[Opening DATASET EXTRACT section]

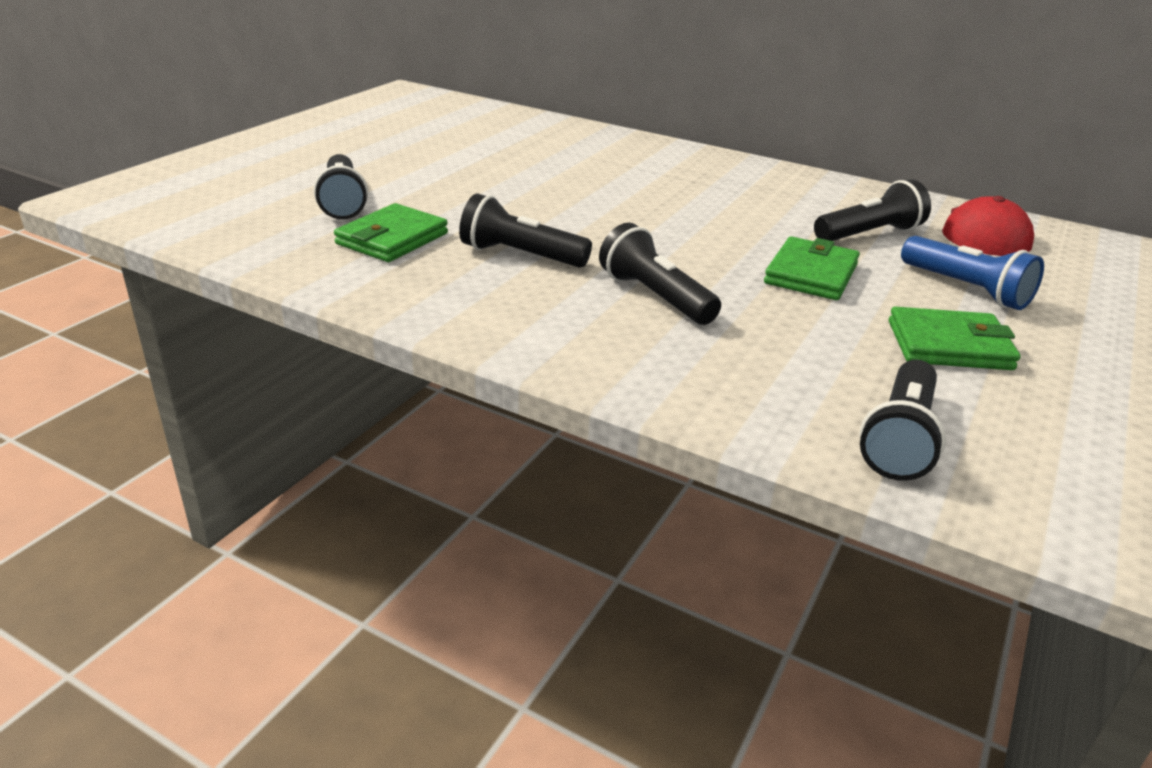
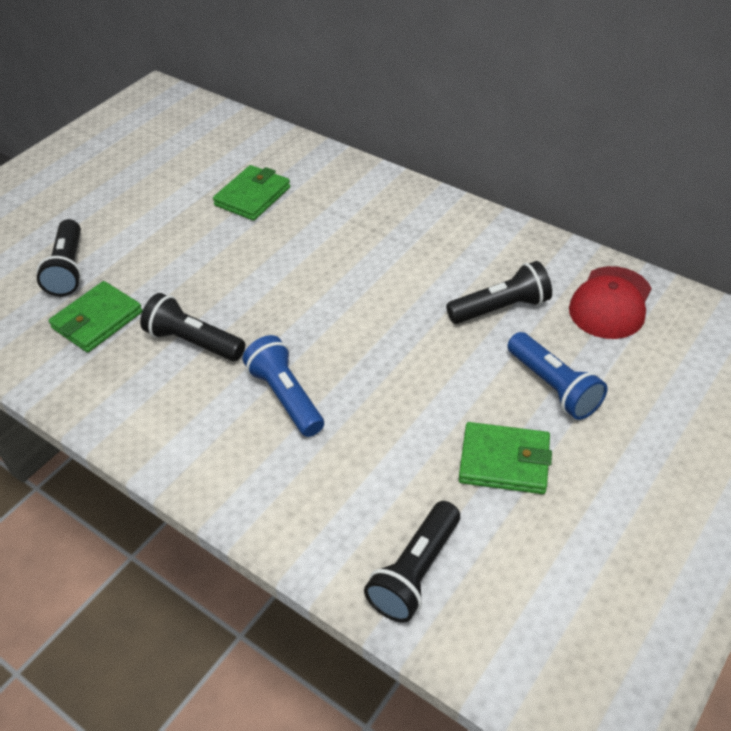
camera: 10 degrees right, 15 degrees up
(655, 297) = (286, 397): black flashlight -> blue flashlight
(811, 274) = (426, 366): green wallet -> green wallet (253, 196)

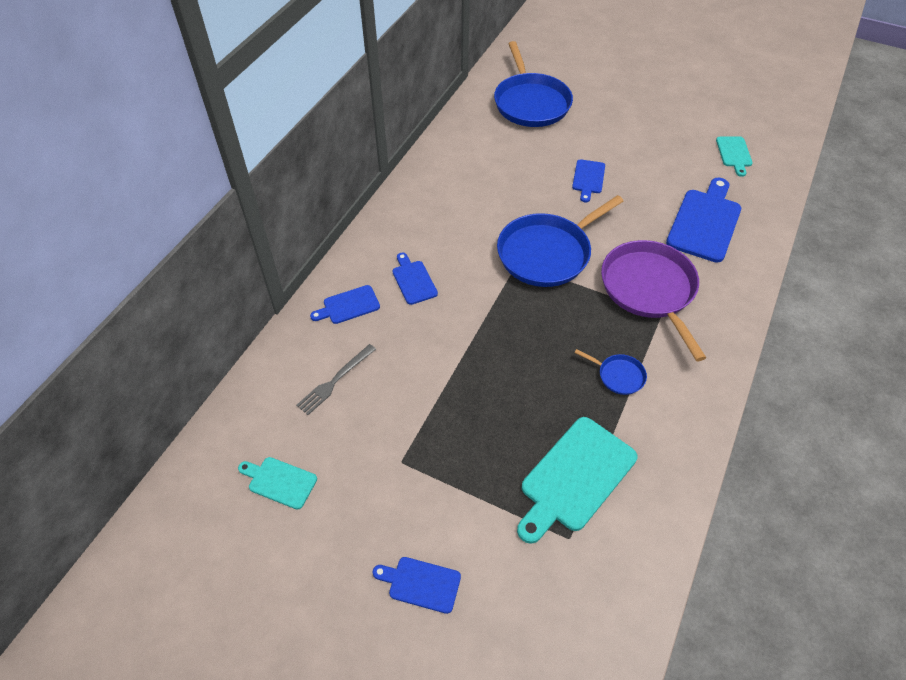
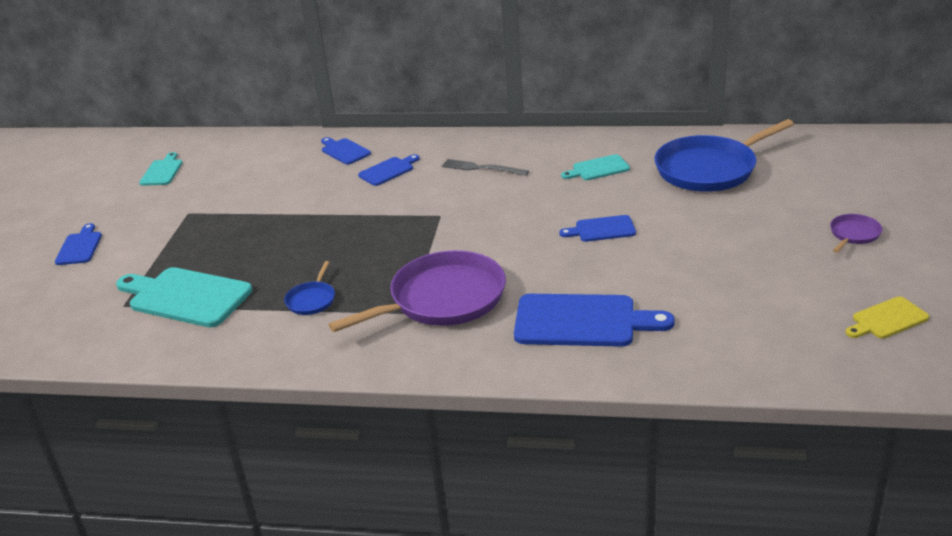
camera: 75 degrees right, 20 degrees down
(335, 381) = (261, 166): grey fork -> grey fork (481, 168)
(547, 253) = (464, 228): blue pan -> none
(648, 76) = (853, 234): none -> purple pan
(734, 153) = (744, 326): turquoise cutting board -> turquoise cutting board (598, 169)
(743, 99) = (887, 319): none -> yellow cutting board

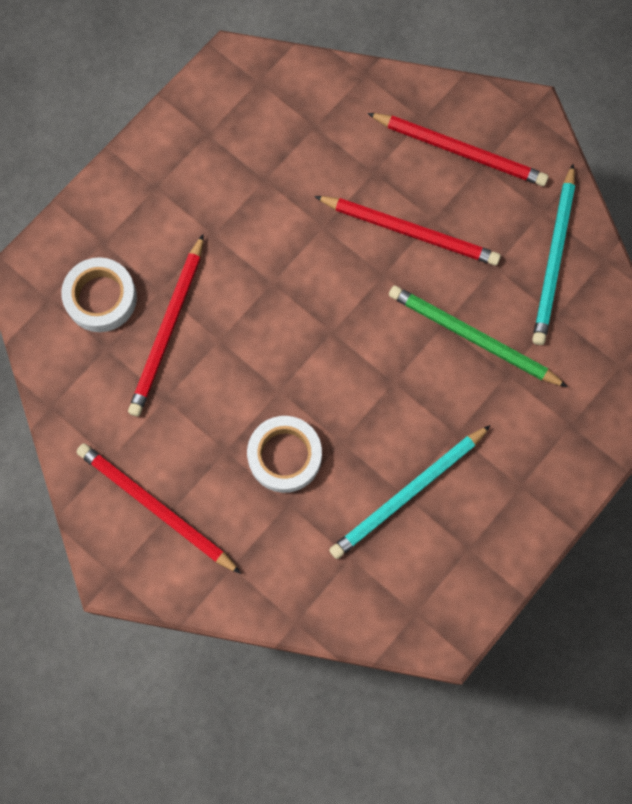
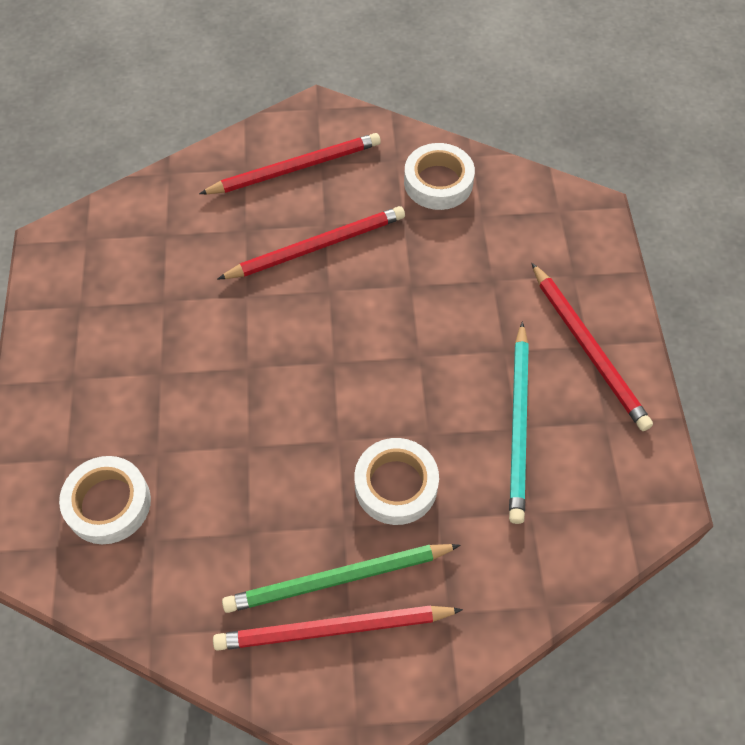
camera: 45 degrees left, 15 degrees down
(168, 329) = (195, 476): red pencil -> red pencil (588, 349)
(472, 337) = (441, 277): green pencil -> green pencil (338, 579)
(554, 258) = (438, 182): turquoise pencil -> white tape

[Closing DATASET EXTRACT section]

# [INSTRUCTIONS FOR THE TASK]
Every record above should be written out again exactly; the pictures stay out of the copy.

# [TASK OUTPUT]
camera: 10 degrees right, 15 degrees up
(655, 297) = (286, 397): black flashlight -> blue flashlight
(811, 274) = (426, 366): green wallet -> green wallet (253, 196)

camera: 75 degrees right, 20 degrees down
(335, 381) = (261, 166): grey fork -> grey fork (481, 168)
(547, 253) = (464, 228): blue pan -> none
(648, 76) = (853, 234): none -> purple pan
(734, 153) = (744, 326): turquoise cutting board -> turquoise cutting board (598, 169)
(743, 99) = (887, 319): none -> yellow cutting board

camera: 45 degrees left, 15 degrees down
(168, 329) = (195, 476): red pencil -> red pencil (588, 349)
(472, 337) = (441, 277): green pencil -> green pencil (338, 579)
(554, 258) = (438, 182): turquoise pencil -> white tape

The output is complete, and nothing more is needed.